== WHAT YOU NEED TO DO ==
Retype each line of the material below word for word; pictures stay out.

== SUPPLIED MATERIAL ==
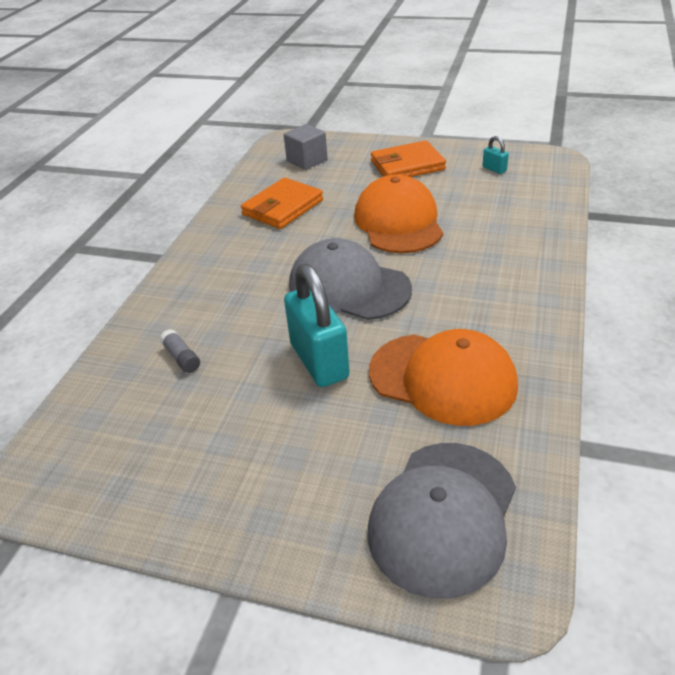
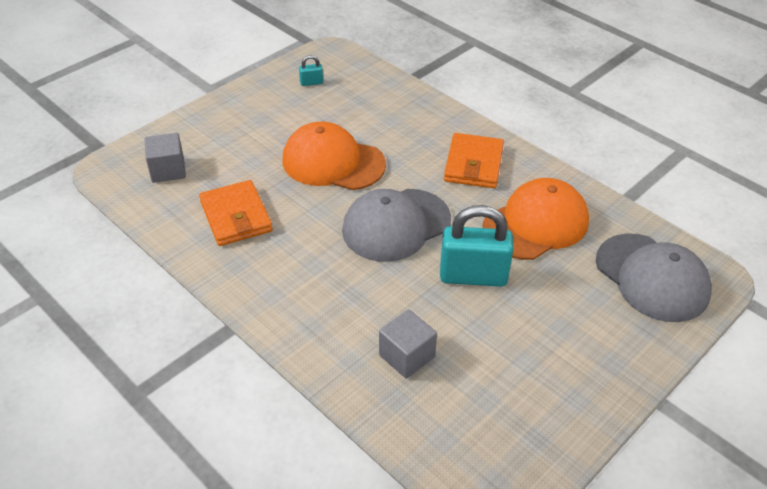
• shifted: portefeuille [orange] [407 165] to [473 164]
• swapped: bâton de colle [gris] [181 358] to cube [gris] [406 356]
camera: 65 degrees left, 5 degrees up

== RESPONSE FOR THIS EXERCISE ==
• shifted: portefeuille [orange] [407 165] to [473 164]
• swapped: bâton de colle [gris] [181 358] to cube [gris] [406 356]
camera: 65 degrees left, 5 degrees up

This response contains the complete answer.